■ **INSTRUCTIONS FOR THE TASK**: One range is to be output from the listing below, exactly as written: the line with "red brick D7 level 1 -> red plate D7 level 1" to the line with "grey cone P6 level 2 -> blue cone P6 level 2", both kept.
######
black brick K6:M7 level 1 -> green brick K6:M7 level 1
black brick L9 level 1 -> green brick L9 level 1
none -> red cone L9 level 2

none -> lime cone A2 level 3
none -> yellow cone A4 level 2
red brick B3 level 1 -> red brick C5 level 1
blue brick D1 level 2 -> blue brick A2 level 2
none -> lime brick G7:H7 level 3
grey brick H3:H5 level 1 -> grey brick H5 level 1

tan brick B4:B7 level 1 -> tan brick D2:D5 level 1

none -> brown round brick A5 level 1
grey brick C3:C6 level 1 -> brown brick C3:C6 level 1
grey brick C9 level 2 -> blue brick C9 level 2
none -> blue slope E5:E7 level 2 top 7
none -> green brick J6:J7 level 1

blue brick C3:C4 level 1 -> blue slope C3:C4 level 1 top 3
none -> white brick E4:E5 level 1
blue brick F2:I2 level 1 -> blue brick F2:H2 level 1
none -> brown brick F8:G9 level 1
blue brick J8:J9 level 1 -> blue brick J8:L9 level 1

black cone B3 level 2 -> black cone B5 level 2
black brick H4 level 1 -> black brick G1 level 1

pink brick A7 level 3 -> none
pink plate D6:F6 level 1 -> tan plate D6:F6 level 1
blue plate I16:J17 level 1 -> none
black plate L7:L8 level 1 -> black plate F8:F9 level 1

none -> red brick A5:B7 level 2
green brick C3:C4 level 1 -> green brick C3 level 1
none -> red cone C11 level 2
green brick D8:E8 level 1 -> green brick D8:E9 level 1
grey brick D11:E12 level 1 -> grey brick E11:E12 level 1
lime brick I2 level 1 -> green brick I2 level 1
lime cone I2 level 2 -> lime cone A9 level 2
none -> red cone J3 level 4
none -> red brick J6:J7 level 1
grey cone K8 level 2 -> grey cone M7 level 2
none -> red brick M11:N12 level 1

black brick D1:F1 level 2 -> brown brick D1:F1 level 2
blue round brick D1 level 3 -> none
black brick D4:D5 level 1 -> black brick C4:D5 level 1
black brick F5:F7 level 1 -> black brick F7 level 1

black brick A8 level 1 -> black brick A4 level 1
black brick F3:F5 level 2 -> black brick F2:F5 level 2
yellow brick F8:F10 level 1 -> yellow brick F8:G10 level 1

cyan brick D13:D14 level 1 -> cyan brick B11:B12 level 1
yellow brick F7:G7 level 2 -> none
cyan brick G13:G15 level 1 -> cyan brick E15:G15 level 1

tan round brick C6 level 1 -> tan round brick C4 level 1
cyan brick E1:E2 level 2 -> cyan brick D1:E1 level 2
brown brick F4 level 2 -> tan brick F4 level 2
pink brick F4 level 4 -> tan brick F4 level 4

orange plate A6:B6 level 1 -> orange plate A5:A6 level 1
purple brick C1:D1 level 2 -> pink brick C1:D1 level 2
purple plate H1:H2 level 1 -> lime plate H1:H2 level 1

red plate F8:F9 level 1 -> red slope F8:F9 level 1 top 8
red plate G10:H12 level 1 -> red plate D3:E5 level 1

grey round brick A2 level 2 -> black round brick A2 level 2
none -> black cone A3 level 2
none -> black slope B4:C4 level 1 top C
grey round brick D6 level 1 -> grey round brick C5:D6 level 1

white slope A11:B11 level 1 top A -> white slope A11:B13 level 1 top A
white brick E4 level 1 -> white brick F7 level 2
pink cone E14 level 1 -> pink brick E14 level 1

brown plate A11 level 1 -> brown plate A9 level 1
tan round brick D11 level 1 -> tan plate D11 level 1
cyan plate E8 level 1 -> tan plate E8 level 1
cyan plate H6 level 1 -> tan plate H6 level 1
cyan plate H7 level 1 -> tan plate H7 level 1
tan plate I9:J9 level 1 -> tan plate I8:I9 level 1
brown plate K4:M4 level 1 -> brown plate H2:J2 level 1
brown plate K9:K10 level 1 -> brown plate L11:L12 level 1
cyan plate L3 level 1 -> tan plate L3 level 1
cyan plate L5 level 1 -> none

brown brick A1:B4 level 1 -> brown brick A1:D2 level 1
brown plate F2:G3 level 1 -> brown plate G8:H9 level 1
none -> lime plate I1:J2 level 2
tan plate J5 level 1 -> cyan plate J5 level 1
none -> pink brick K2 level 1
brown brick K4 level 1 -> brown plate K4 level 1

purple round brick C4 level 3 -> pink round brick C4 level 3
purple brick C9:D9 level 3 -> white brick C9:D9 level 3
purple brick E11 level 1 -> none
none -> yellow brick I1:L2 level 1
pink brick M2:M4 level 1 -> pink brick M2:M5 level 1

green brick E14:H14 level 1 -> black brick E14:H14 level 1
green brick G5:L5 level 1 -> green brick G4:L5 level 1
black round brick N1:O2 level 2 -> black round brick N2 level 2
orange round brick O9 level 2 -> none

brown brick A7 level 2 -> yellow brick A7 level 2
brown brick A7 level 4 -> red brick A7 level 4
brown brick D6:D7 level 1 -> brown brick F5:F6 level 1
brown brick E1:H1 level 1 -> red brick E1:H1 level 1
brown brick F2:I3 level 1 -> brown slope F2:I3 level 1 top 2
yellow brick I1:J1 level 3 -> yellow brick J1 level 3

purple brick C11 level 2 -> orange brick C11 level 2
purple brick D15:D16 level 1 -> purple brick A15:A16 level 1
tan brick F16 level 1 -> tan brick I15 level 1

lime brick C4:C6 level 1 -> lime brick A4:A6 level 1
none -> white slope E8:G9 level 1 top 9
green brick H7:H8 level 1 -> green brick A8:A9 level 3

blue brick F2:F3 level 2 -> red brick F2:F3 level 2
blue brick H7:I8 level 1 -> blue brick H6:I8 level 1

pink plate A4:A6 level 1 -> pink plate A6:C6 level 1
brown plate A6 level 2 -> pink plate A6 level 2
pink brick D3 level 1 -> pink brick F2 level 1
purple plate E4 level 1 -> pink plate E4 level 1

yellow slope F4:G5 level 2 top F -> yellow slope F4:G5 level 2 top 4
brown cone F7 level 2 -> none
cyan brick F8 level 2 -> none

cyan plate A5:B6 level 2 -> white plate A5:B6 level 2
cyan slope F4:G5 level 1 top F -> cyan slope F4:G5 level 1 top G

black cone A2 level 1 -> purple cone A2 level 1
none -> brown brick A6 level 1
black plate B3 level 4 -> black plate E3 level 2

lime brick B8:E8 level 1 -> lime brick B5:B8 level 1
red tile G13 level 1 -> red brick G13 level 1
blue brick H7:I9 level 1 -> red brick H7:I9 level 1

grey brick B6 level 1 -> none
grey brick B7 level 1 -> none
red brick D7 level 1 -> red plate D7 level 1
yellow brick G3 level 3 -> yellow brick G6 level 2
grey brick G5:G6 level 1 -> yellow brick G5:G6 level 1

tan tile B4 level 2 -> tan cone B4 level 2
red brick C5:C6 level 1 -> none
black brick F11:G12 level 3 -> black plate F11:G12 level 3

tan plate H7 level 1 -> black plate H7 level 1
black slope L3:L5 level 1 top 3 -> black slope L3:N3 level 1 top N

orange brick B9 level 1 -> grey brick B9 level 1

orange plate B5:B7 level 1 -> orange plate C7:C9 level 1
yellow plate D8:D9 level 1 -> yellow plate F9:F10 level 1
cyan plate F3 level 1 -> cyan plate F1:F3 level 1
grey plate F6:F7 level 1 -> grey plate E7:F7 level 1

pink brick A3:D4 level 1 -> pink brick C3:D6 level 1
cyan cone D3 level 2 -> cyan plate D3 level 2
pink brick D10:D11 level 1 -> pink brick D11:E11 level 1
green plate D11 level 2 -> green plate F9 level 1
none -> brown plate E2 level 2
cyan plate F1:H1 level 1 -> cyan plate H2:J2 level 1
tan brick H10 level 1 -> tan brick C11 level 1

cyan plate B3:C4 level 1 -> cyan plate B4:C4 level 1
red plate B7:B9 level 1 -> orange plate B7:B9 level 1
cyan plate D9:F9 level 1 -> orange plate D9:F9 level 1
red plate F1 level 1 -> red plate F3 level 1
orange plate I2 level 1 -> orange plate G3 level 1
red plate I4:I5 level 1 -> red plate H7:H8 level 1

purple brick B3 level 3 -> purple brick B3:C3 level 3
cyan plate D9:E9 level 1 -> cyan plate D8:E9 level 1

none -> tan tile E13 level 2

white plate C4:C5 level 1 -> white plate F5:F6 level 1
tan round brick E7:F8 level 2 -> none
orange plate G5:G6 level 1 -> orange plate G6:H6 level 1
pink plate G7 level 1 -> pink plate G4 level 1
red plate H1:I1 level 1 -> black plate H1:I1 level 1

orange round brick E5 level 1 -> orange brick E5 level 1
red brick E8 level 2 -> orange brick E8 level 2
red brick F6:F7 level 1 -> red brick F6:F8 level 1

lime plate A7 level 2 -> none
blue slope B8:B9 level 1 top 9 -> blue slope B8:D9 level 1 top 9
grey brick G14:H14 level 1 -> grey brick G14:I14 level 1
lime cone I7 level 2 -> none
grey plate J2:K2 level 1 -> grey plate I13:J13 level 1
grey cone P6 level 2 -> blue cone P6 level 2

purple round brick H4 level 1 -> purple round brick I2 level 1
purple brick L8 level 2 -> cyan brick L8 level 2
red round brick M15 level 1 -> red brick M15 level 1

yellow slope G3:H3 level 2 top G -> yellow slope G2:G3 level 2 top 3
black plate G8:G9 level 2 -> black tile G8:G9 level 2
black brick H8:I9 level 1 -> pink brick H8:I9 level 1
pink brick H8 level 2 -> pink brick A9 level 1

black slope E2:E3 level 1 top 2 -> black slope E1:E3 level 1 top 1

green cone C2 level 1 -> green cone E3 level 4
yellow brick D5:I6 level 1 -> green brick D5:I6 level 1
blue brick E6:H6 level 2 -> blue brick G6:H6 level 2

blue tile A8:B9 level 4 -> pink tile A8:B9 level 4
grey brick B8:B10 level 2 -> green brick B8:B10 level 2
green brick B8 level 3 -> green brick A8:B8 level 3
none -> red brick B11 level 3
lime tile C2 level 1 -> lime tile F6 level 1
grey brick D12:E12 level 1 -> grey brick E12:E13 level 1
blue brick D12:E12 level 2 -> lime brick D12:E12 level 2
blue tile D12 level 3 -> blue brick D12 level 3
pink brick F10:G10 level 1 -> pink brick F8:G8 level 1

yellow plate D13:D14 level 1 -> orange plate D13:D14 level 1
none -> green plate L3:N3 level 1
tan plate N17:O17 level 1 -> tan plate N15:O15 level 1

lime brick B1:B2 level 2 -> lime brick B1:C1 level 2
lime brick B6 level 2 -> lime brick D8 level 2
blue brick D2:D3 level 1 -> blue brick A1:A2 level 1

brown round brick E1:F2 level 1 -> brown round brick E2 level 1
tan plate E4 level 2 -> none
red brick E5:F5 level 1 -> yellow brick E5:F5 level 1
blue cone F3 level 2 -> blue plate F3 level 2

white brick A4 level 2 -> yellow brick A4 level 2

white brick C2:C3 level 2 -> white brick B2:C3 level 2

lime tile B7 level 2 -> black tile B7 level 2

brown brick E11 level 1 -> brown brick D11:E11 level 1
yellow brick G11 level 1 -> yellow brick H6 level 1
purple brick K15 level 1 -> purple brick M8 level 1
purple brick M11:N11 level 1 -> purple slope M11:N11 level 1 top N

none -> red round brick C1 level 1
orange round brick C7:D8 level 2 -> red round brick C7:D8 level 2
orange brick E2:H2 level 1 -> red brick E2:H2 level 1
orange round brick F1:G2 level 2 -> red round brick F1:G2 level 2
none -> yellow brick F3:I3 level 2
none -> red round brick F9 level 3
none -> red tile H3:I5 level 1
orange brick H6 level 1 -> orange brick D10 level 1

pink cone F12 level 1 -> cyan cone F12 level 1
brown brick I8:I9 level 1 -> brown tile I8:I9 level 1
######
■ **EXERCISE OUTPUT**:
red brick D7 level 1 -> red plate D7 level 1
yellow brick G3 level 3 -> yellow brick G6 level 2
grey brick G5:G6 level 1 -> yellow brick G5:G6 level 1

tan tile B4 level 2 -> tan cone B4 level 2
red brick C5:C6 level 1 -> none
black brick F11:G12 level 3 -> black plate F11:G12 level 3

tan plate H7 level 1 -> black plate H7 level 1
black slope L3:L5 level 1 top 3 -> black slope L3:N3 level 1 top N

orange brick B9 level 1 -> grey brick B9 level 1

orange plate B5:B7 level 1 -> orange plate C7:C9 level 1
yellow plate D8:D9 level 1 -> yellow plate F9:F10 level 1
cyan plate F3 level 1 -> cyan plate F1:F3 level 1
grey plate F6:F7 level 1 -> grey plate E7:F7 level 1

pink brick A3:D4 level 1 -> pink brick C3:D6 level 1
cyan cone D3 level 2 -> cyan plate D3 level 2
pink brick D10:D11 level 1 -> pink brick D11:E11 level 1
green plate D11 level 2 -> green plate F9 level 1
none -> brown plate E2 level 2
cyan plate F1:H1 level 1 -> cyan plate H2:J2 level 1
tan brick H10 level 1 -> tan brick C11 level 1

cyan plate B3:C4 level 1 -> cyan plate B4:C4 level 1
red plate B7:B9 level 1 -> orange plate B7:B9 level 1
cyan plate D9:F9 level 1 -> orange plate D9:F9 level 1
red plate F1 level 1 -> red plate F3 level 1
orange plate I2 level 1 -> orange plate G3 level 1
red plate I4:I5 level 1 -> red plate H7:H8 level 1

purple brick B3 level 3 -> purple brick B3:C3 level 3
cyan plate D9:E9 level 1 -> cyan plate D8:E9 level 1

none -> tan tile E13 level 2

white plate C4:C5 level 1 -> white plate F5:F6 level 1
tan round brick E7:F8 level 2 -> none
orange plate G5:G6 level 1 -> orange plate G6:H6 level 1
pink plate G7 level 1 -> pink plate G4 level 1
red plate H1:I1 level 1 -> black plate H1:I1 level 1

orange round brick E5 level 1 -> orange brick E5 level 1
red brick E8 level 2 -> orange brick E8 level 2
red brick F6:F7 level 1 -> red brick F6:F8 level 1

lime plate A7 level 2 -> none
blue slope B8:B9 level 1 top 9 -> blue slope B8:D9 level 1 top 9
grey brick G14:H14 level 1 -> grey brick G14:I14 level 1
lime cone I7 level 2 -> none
grey plate J2:K2 level 1 -> grey plate I13:J13 level 1
grey cone P6 level 2 -> blue cone P6 level 2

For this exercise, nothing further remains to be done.